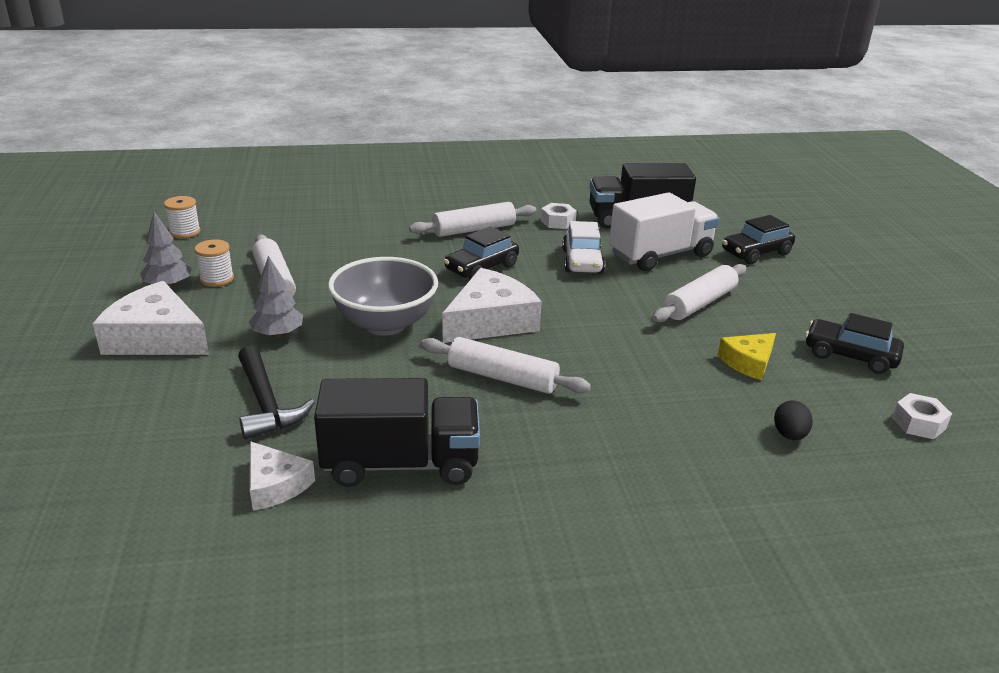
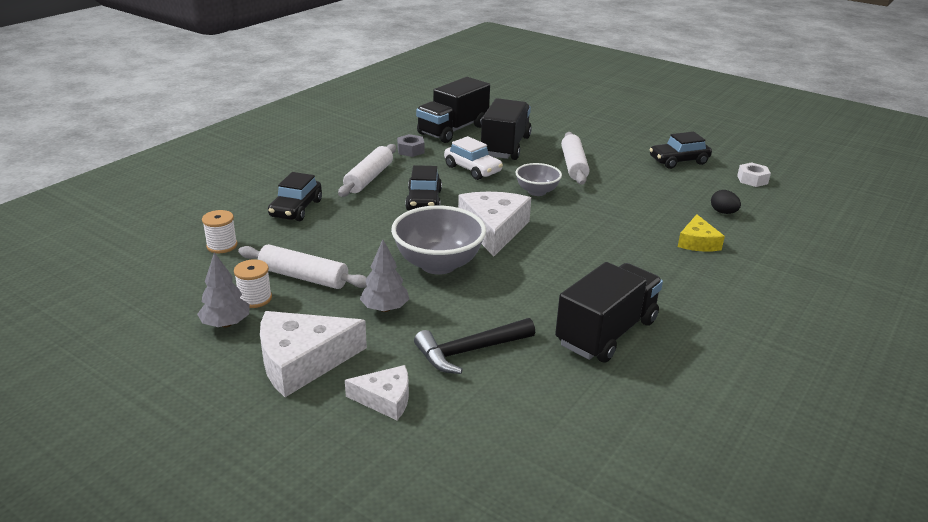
camera: 45 degrees left, 0 degrees up
(185, 232) = (144, 280): white spool -> white spool (222, 246)
(266, 403) = (470, 351): black hammer -> black hammer turned 135 degrees clockwise
(275, 485) = (571, 387): white cheese -> white cheese (385, 399)
(502, 377) = (562, 257): white rolling pin -> none
(558, 222) = (410, 150): white nut -> grey nut
(605, 309) = (537, 191): none -> grey bowl
(660, 255) = (505, 146): white truck -> black truck
(748, 362) = (648, 186): yellow cheese -> yellow cheese (697, 242)
(756, 253) = (547, 124): black car -> black car (296, 209)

What is required =
In the listing above, how many lines contain the string "grey"? State the number and stop.

Solution to the problem =
2